**WHAT NEEDS TO BE DONE:**
From the entries that follow, copy exactly the lines beginning at the line holding "none -> white brick C5:C6 level 1" and continuing through the line holding "none -> red brick E8 level 1".

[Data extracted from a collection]
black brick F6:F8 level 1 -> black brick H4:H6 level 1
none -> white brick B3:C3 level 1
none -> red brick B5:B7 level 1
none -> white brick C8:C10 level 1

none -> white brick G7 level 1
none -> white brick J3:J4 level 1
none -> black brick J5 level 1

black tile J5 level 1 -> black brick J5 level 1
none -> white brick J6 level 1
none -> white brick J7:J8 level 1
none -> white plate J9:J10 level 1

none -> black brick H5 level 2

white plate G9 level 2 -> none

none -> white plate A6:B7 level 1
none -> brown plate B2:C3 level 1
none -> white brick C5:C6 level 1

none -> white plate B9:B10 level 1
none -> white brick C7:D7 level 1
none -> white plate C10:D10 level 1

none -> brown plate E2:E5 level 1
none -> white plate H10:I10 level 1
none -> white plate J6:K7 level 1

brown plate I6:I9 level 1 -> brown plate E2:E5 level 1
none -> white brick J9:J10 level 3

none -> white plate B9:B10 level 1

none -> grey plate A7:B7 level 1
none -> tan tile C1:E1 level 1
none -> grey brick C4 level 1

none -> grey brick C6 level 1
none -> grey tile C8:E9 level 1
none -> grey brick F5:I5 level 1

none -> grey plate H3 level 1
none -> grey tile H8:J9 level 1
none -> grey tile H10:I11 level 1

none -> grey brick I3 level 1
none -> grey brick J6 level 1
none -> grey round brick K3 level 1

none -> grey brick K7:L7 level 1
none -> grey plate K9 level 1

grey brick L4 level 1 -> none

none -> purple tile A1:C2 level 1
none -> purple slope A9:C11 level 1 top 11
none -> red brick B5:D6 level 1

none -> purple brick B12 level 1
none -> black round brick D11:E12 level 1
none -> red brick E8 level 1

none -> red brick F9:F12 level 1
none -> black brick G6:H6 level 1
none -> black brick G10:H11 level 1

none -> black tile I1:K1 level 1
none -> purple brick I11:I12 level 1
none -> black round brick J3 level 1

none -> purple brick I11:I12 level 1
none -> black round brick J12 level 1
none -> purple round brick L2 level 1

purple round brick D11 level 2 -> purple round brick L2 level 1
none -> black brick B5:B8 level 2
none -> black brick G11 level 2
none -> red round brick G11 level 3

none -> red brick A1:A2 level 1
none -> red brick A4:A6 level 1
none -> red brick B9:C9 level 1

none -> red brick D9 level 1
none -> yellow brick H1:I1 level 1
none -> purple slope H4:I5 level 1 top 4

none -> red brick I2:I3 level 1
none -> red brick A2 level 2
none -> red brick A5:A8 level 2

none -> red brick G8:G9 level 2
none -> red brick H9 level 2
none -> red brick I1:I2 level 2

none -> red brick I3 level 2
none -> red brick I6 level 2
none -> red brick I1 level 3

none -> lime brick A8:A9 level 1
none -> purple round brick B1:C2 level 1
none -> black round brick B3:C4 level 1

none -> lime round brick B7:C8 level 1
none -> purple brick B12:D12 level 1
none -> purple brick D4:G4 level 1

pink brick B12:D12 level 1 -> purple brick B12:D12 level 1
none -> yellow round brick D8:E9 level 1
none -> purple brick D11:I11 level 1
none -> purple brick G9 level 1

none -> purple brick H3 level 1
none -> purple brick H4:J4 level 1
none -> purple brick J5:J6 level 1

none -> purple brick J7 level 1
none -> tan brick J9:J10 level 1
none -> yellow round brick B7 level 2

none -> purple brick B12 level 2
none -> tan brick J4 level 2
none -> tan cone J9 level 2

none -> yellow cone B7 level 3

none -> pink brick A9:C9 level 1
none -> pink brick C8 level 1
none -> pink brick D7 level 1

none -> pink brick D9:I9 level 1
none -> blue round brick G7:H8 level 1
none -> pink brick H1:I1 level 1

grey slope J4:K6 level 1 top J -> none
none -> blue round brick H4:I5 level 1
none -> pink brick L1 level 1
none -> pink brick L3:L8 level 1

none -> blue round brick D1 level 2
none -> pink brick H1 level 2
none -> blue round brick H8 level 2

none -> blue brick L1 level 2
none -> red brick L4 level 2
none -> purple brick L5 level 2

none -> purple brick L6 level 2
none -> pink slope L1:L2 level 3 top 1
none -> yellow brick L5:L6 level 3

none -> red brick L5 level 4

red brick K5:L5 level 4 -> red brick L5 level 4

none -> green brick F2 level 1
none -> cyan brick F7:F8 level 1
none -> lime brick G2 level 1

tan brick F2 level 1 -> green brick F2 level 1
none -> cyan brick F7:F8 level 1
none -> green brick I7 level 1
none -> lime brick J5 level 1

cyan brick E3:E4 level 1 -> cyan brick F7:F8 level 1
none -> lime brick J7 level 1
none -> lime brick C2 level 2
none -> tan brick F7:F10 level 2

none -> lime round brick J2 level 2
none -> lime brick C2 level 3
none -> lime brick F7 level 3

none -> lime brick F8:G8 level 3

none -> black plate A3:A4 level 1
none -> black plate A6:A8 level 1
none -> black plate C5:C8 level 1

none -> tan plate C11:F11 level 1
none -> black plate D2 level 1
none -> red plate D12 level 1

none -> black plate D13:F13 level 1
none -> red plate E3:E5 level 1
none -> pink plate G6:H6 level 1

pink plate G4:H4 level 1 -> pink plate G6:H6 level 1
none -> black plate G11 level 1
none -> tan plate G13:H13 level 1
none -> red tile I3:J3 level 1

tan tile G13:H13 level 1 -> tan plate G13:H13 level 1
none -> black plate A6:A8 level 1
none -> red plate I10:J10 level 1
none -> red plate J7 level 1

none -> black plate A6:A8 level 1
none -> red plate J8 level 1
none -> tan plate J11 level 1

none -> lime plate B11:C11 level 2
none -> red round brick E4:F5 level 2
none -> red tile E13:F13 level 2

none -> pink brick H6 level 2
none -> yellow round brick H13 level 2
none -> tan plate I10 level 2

**RESPONSE TO THIS EXERCISE:**
none -> white brick C5:C6 level 1

none -> white plate B9:B10 level 1
none -> white brick C7:D7 level 1
none -> white plate C10:D10 level 1

none -> brown plate E2:E5 level 1
none -> white plate H10:I10 level 1
none -> white plate J6:K7 level 1

brown plate I6:I9 level 1 -> brown plate E2:E5 level 1
none -> white brick J9:J10 level 3

none -> white plate B9:B10 level 1

none -> grey plate A7:B7 level 1
none -> tan tile C1:E1 level 1
none -> grey brick C4 level 1

none -> grey brick C6 level 1
none -> grey tile C8:E9 level 1
none -> grey brick F5:I5 level 1

none -> grey plate H3 level 1
none -> grey tile H8:J9 level 1
none -> grey tile H10:I11 level 1

none -> grey brick I3 level 1
none -> grey brick J6 level 1
none -> grey round brick K3 level 1

none -> grey brick K7:L7 level 1
none -> grey plate K9 level 1

grey brick L4 level 1 -> none

none -> purple tile A1:C2 level 1
none -> purple slope A9:C11 level 1 top 11
none -> red brick B5:D6 level 1

none -> purple brick B12 level 1
none -> black round brick D11:E12 level 1
none -> red brick E8 level 1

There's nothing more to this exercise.